RECORDS PROVIDED.
● ● ● ●
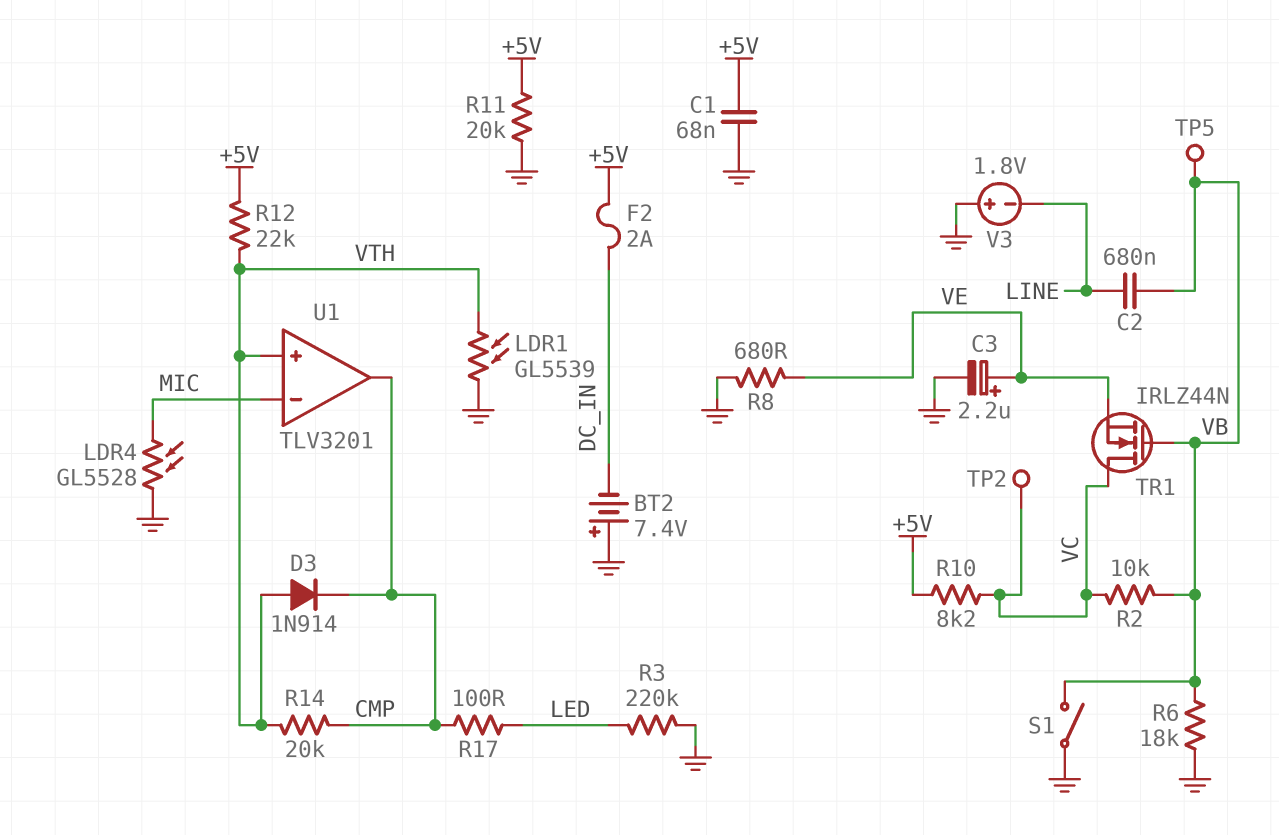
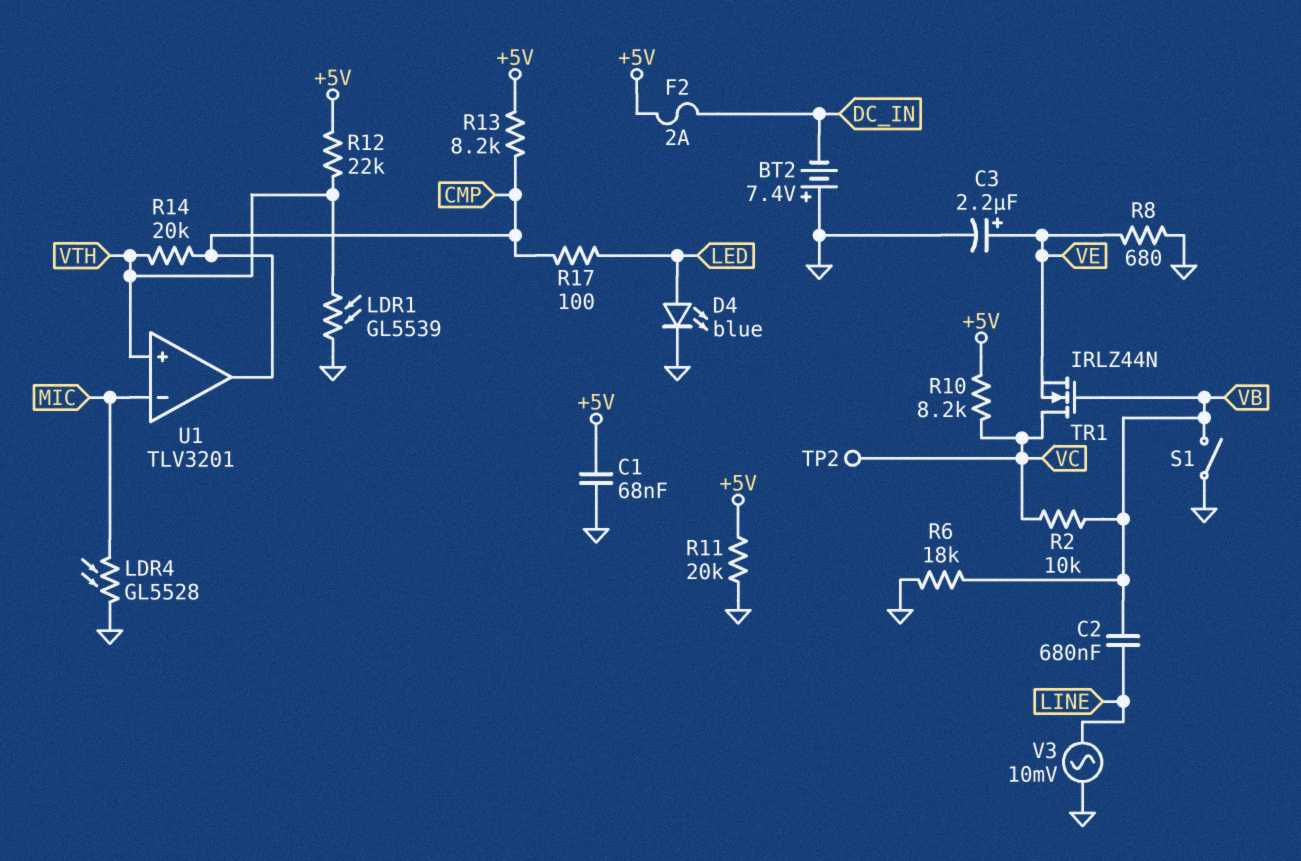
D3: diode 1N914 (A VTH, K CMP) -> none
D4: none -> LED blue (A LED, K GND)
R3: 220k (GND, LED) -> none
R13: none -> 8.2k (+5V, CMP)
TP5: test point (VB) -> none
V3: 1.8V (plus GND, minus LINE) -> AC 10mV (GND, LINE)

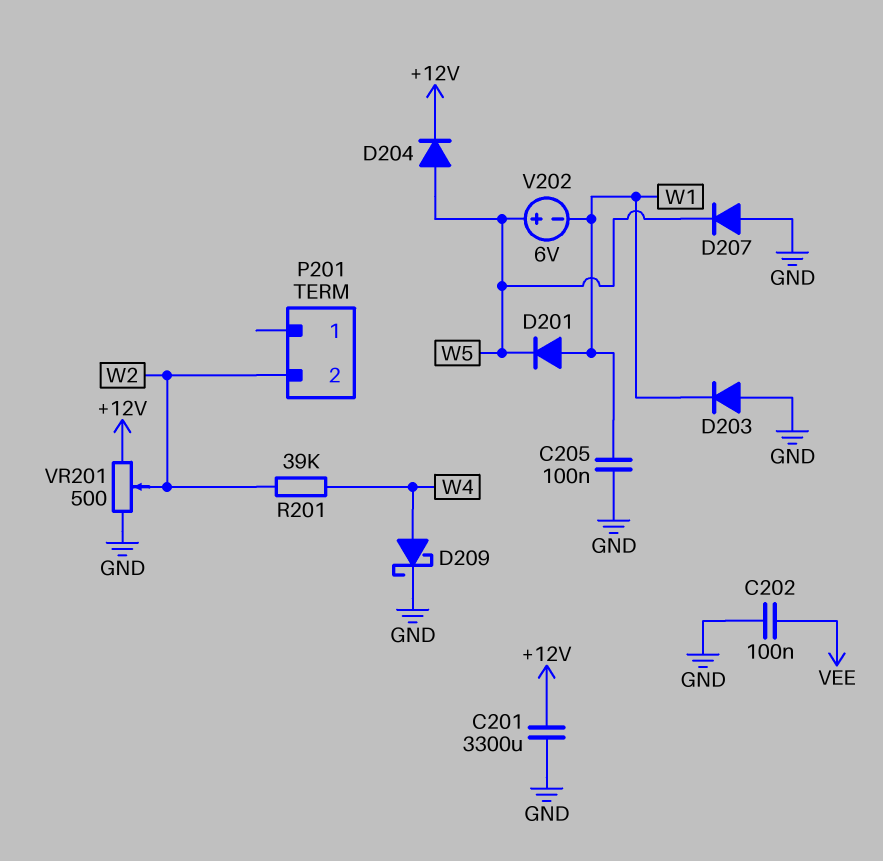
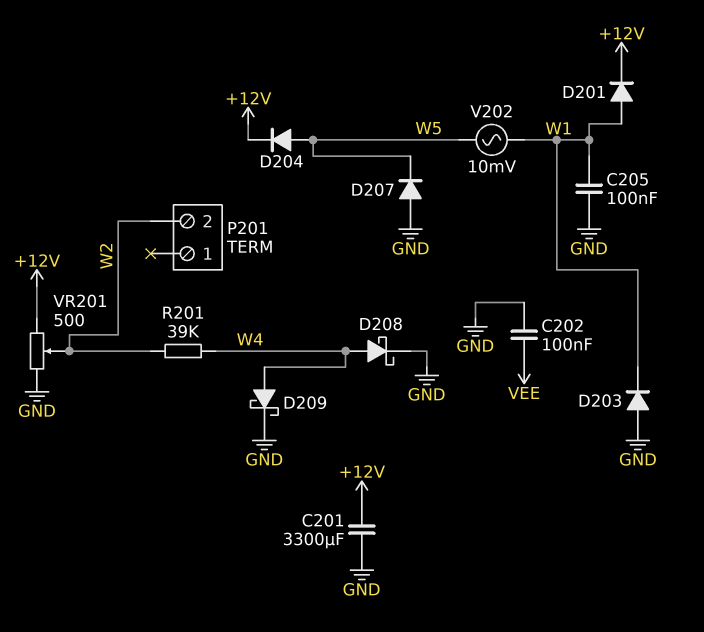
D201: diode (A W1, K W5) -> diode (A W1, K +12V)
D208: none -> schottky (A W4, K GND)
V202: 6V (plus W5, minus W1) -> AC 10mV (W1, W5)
● ● ● ●
HOW TO COMPLETE THIS TASK. Please copy exactly the lines from the one containing "R3: 220k (GND, LED) -> none" through the last line of the records, both ends included, and leave out any pictures.

YOUR RESPONSE.
R3: 220k (GND, LED) -> none
R13: none -> 8.2k (+5V, CMP)
TP5: test point (VB) -> none
V3: 1.8V (plus GND, minus LINE) -> AC 10mV (GND, LINE)

D201: diode (A W1, K W5) -> diode (A W1, K +12V)
D208: none -> schottky (A W4, K GND)
V202: 6V (plus W5, minus W1) -> AC 10mV (W1, W5)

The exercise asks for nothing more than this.